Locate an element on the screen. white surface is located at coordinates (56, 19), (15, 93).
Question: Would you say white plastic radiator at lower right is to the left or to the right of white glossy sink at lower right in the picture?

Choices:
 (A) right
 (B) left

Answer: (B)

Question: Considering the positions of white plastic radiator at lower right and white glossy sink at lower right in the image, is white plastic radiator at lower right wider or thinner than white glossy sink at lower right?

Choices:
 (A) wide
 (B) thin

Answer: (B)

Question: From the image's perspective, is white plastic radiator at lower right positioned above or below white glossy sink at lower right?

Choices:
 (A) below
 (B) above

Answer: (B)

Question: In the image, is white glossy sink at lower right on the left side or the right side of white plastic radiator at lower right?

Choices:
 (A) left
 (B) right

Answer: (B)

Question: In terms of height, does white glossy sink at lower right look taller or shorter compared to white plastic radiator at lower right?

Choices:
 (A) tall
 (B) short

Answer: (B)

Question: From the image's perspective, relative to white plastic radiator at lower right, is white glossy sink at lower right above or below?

*The task*: Count the lines in the records above that contain the string "image", treating uppercase and lowercase letters as different, and give only the number.

*Expected answer*: 4